— Action item —
In the records below, some lines contain the word "plus". Copy each of them.

Dataset entries

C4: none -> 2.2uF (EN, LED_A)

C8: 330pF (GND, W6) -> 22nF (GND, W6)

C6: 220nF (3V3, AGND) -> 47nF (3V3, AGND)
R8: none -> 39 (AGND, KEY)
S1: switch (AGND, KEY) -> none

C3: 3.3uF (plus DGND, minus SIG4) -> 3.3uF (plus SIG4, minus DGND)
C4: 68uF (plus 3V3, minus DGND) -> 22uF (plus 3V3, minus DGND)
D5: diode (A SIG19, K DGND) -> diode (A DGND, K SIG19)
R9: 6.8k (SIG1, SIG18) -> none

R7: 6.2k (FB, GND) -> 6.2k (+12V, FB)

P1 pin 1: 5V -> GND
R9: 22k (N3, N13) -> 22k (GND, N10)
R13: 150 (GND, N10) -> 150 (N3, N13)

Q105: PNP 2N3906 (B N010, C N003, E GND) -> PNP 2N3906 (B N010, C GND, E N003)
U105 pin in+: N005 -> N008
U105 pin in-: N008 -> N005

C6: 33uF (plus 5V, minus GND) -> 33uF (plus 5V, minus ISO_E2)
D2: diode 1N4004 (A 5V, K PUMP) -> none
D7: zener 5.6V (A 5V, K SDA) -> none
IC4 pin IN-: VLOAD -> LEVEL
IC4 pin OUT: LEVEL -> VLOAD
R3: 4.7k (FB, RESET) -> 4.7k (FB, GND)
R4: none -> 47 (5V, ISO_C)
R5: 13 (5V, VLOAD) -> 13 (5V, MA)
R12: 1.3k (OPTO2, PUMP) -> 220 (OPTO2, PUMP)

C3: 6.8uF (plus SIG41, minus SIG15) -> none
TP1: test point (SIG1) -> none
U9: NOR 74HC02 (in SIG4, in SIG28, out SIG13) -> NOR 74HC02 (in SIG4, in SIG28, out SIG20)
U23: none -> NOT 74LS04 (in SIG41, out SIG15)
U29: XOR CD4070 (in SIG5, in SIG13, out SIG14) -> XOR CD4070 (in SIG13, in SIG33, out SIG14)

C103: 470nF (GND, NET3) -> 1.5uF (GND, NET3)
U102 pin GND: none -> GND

— Exercise response —
C3: 3.3uF (plus DGND, minus SIG4) -> 3.3uF (plus SIG4, minus DGND)
C4: 68uF (plus 3V3, minus DGND) -> 22uF (plus 3V3, minus DGND)
C6: 33uF (plus 5V, minus GND) -> 33uF (plus 5V, minus ISO_E2)
C3: 6.8uF (plus SIG41, minus SIG15) -> none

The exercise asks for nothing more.